Scene image comparisons
= = = = = = =

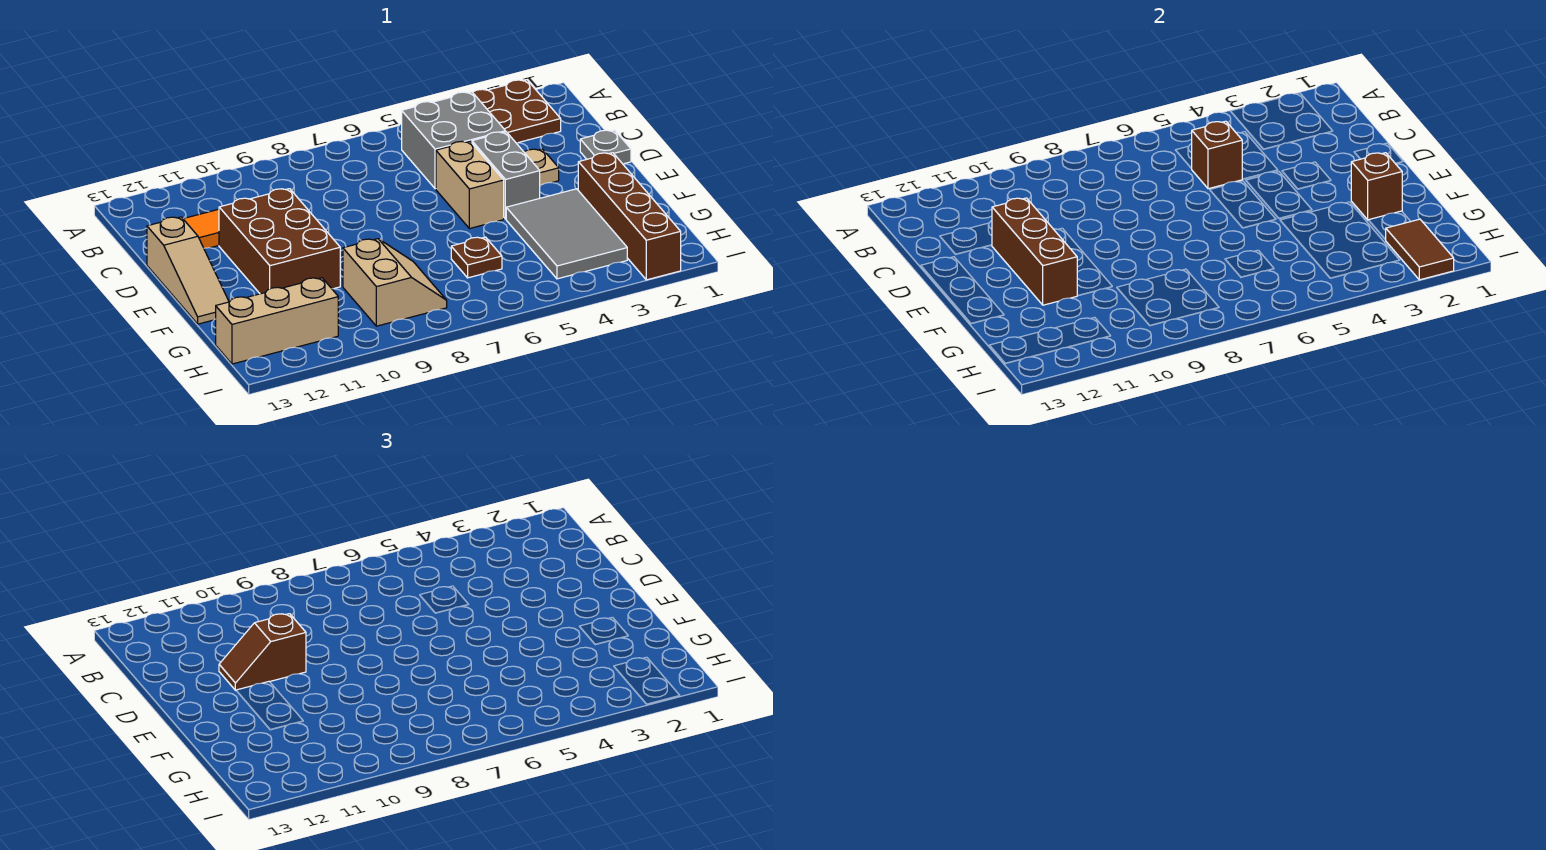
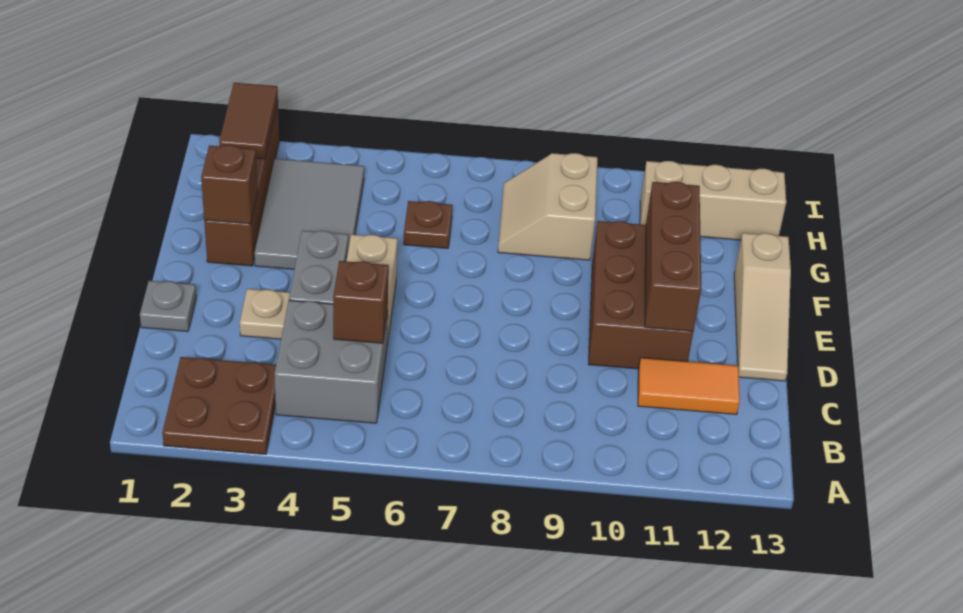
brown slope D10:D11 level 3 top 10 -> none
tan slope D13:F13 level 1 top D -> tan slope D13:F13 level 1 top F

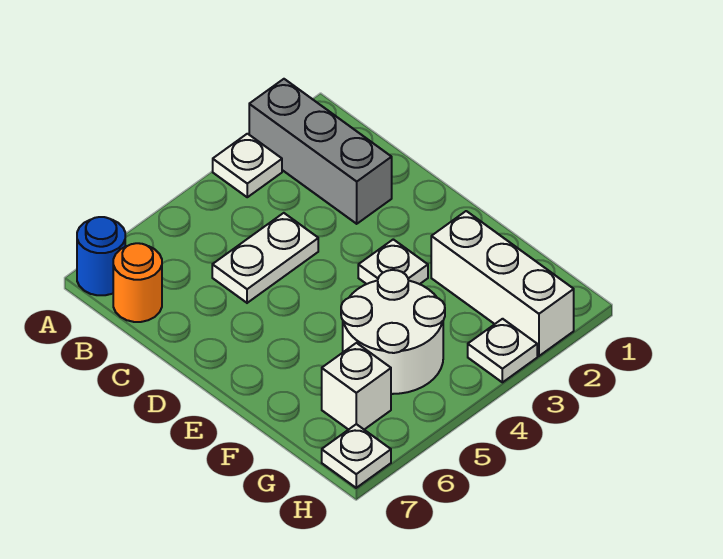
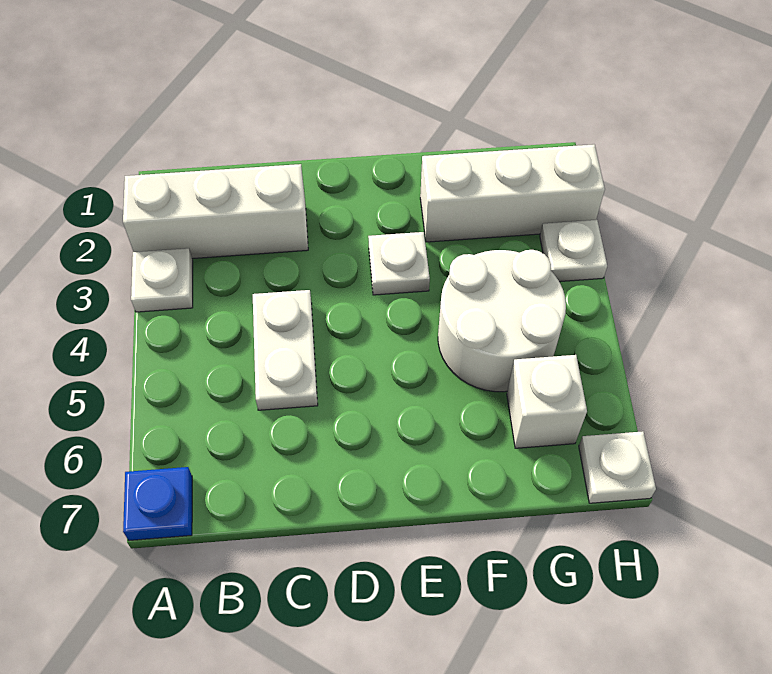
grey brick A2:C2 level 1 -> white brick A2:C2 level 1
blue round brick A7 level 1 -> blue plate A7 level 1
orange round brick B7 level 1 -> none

= = = = = = =

▸ WHAT THIS TASK INVOLVES
In the entries above, take the line containing "grey brick A2:C2" and each later line through the last, and repeat them exactly. Output nothing else.

▸ RESULT BELOW
grey brick A2:C2 level 1 -> white brick A2:C2 level 1
blue round brick A7 level 1 -> blue plate A7 level 1
orange round brick B7 level 1 -> none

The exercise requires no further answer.